## Excerpted data
Content starts
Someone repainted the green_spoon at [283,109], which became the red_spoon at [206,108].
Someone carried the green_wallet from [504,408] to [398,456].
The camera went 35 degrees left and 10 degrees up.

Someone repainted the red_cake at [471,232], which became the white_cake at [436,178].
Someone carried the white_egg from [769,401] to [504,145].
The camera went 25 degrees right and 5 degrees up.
Content ends
Content starts
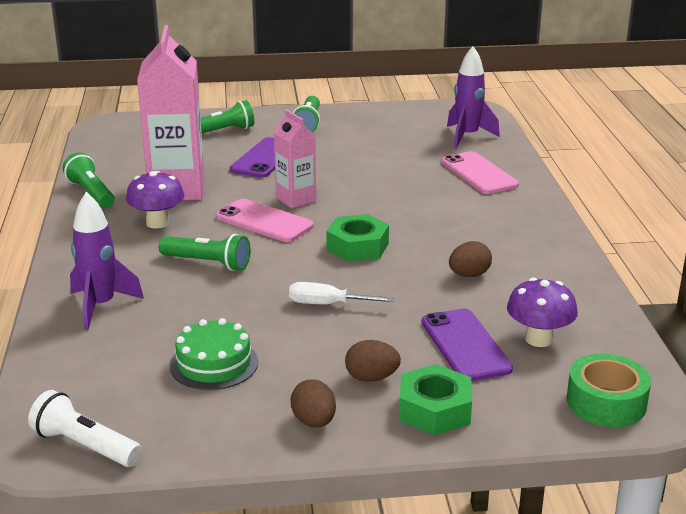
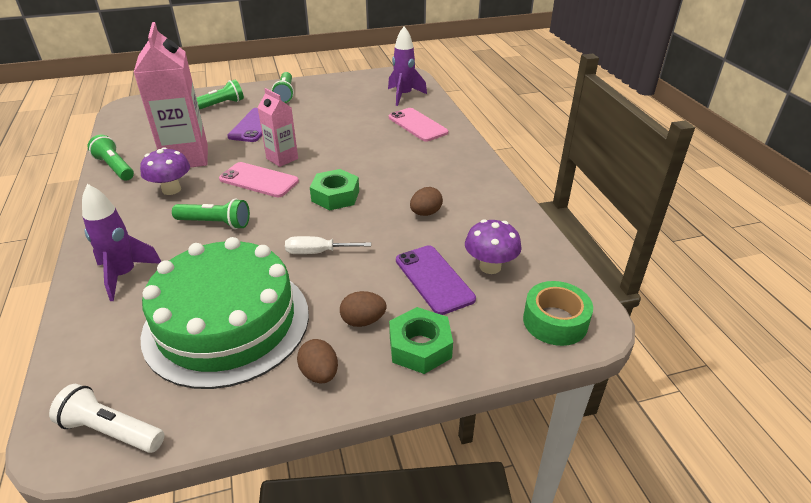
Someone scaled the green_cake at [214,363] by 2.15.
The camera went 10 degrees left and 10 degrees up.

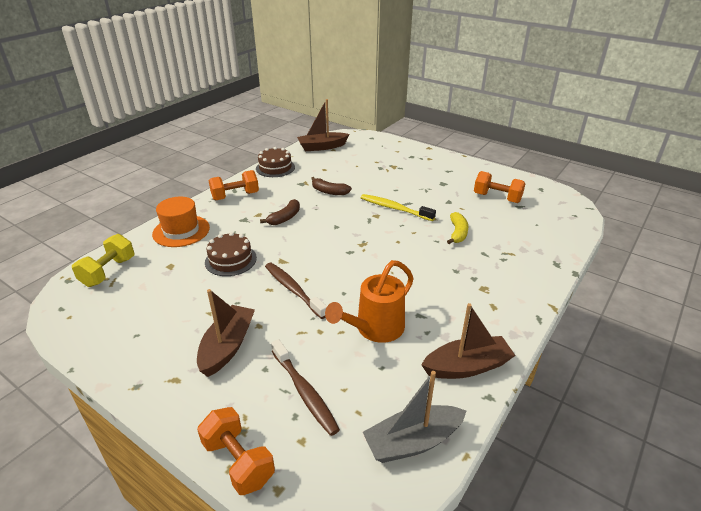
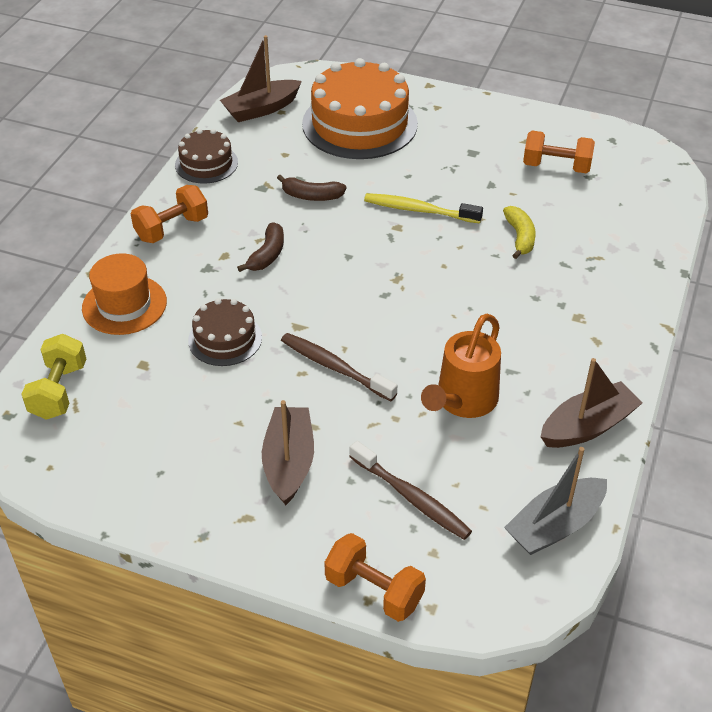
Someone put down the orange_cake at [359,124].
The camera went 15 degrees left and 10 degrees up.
Content ends
## What you should do
Set down, exactly as they appear above, all lines from the one that has "Someone repainted the green_spoon" down to the one that has "Someone carried the green_wallet", including those two and no others.

## Completed task
Someone repainted the green_spoon at [283,109], which became the red_spoon at [206,108].
Someone carried the green_wallet from [504,408] to [398,456].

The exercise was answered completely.